(Scene comparison data)
<<<<

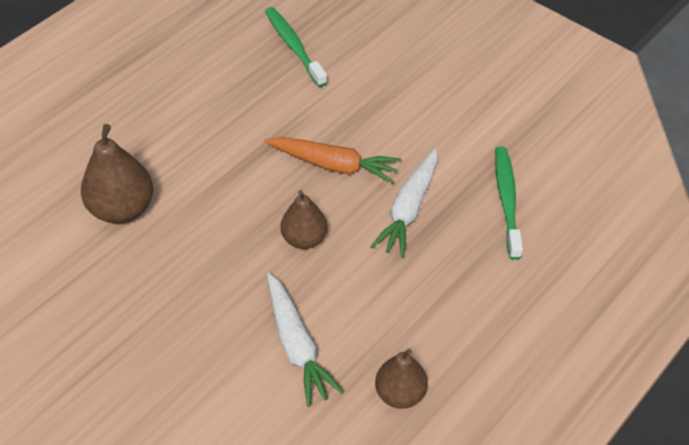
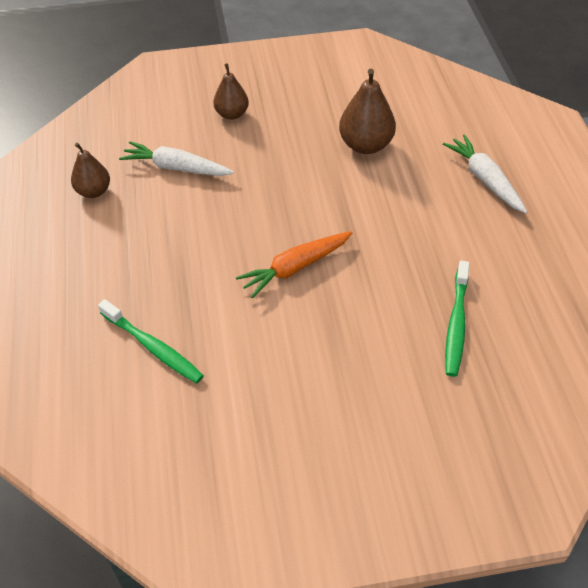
camera: 130 degrees right, 0 degrees up
(294, 46) = (456, 324): green toothbrush -> green toothbrush turned 90 degrees clockwise
(304, 239) = (247, 214): brown pear -> brown pear (232, 114)
(409, 209) = (210, 283): white carrot -> white carrot (485, 179)

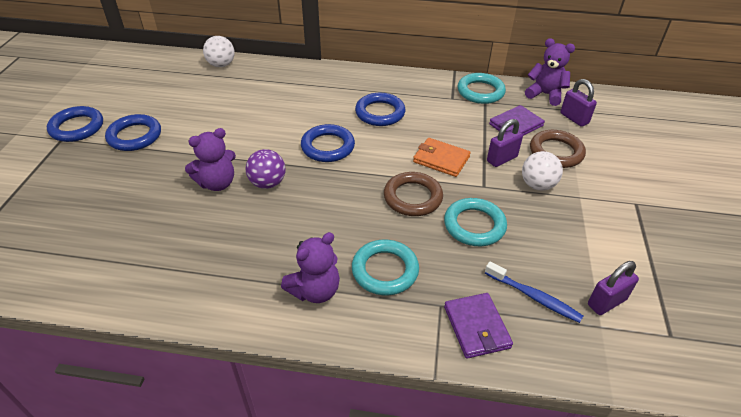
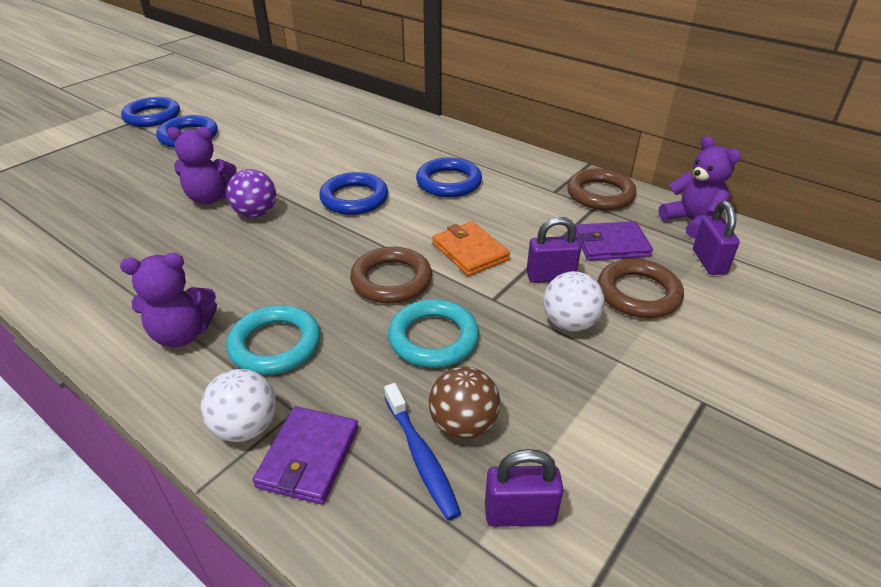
camera: 30 degrees right, 5 degrees down
(221, 65) = (333, 97): white ball -> white ball (246, 427)
(480, 92) = (600, 194): turquoise ring -> brown ring
(538, 269) = (463, 425): none -> brown ball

>>>>

Each line of the data should be printed again exactly. Please leave pictures out.

**Task response:**
camera: 130 degrees right, 0 degrees up
(294, 46) = (456, 324): green toothbrush -> green toothbrush turned 90 degrees clockwise
(304, 239) = (247, 214): brown pear -> brown pear (232, 114)
(409, 209) = (210, 283): white carrot -> white carrot (485, 179)

camera: 30 degrees right, 5 degrees down
(221, 65) = (333, 97): white ball -> white ball (246, 427)
(480, 92) = (600, 194): turquoise ring -> brown ring
(538, 269) = (463, 425): none -> brown ball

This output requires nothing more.